**TASK DIRECTIONS**
Each entry is to be given again precisely, and no picture may be carried over.

**Records contained in a dataset**
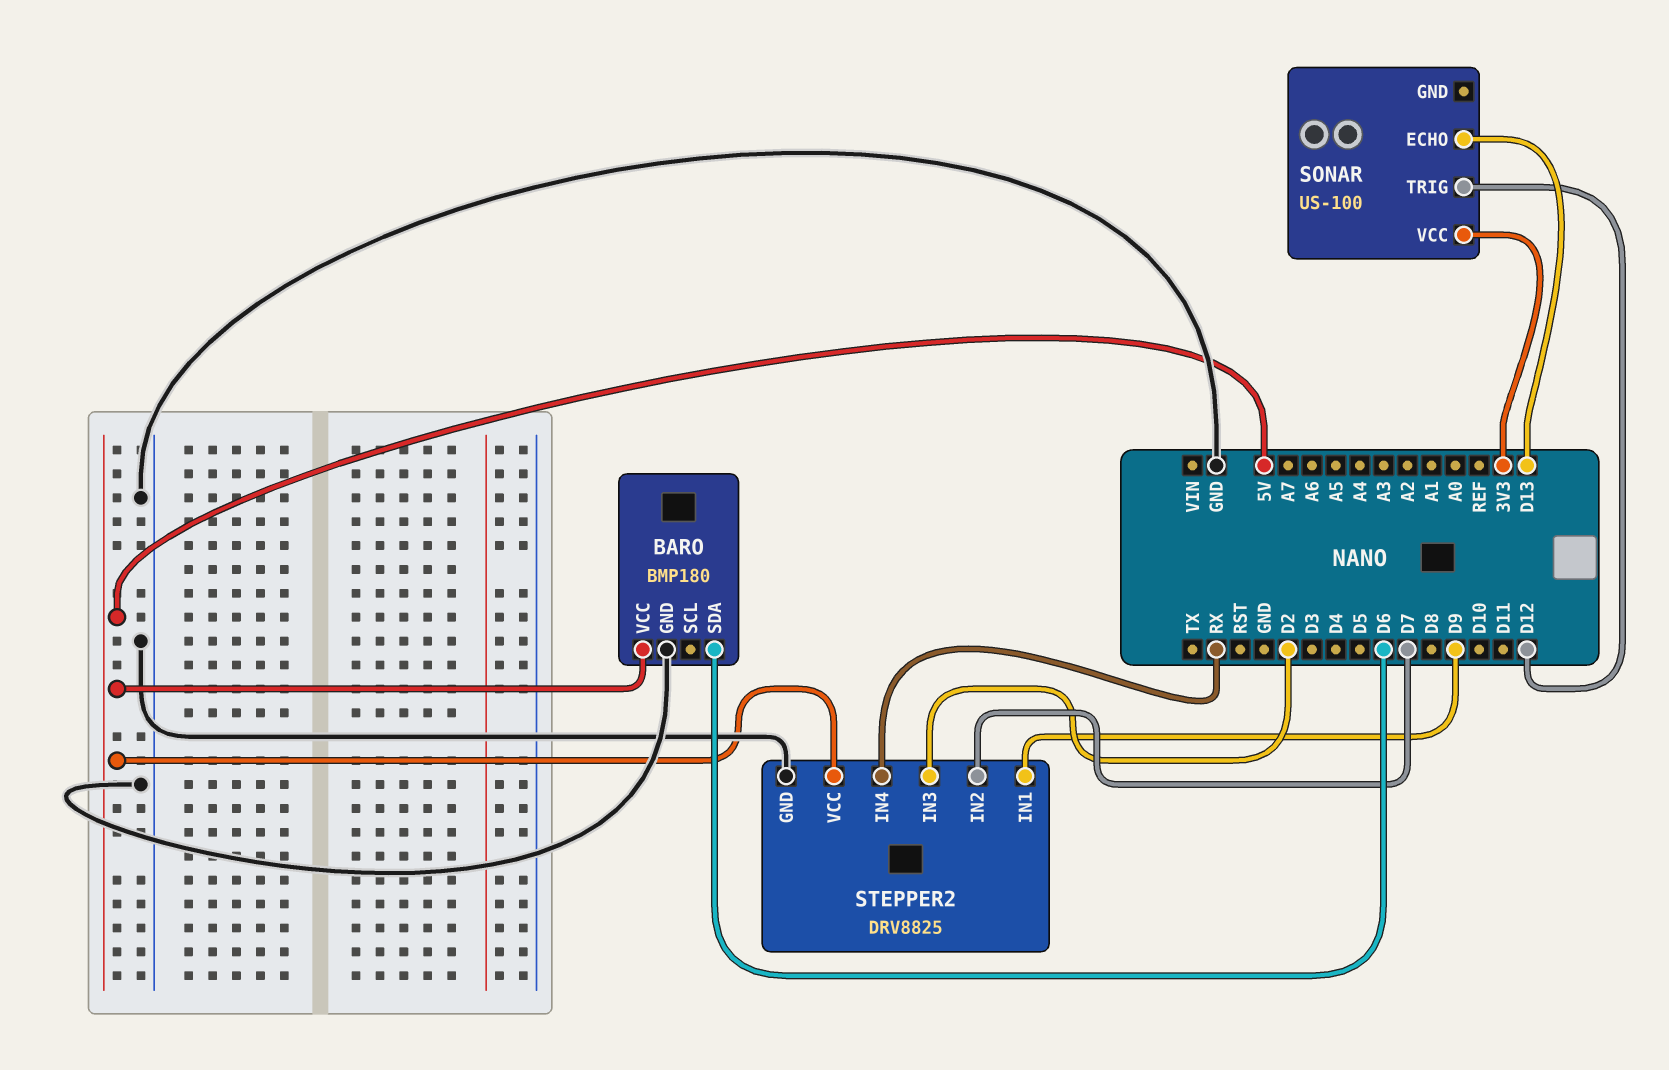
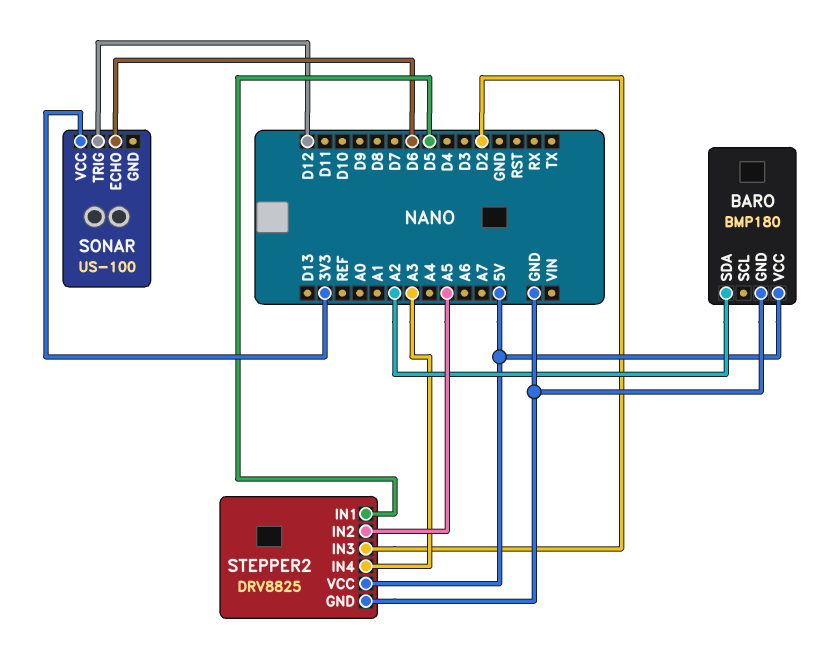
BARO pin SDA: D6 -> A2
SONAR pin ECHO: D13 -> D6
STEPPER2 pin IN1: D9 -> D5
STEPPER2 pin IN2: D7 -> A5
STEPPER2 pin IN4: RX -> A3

**SOLUTION TO THIS PROBLEM**
BARO pin SDA: D6 -> A2
SONAR pin ECHO: D13 -> D6
STEPPER2 pin IN1: D9 -> D5
STEPPER2 pin IN2: D7 -> A5
STEPPER2 pin IN4: RX -> A3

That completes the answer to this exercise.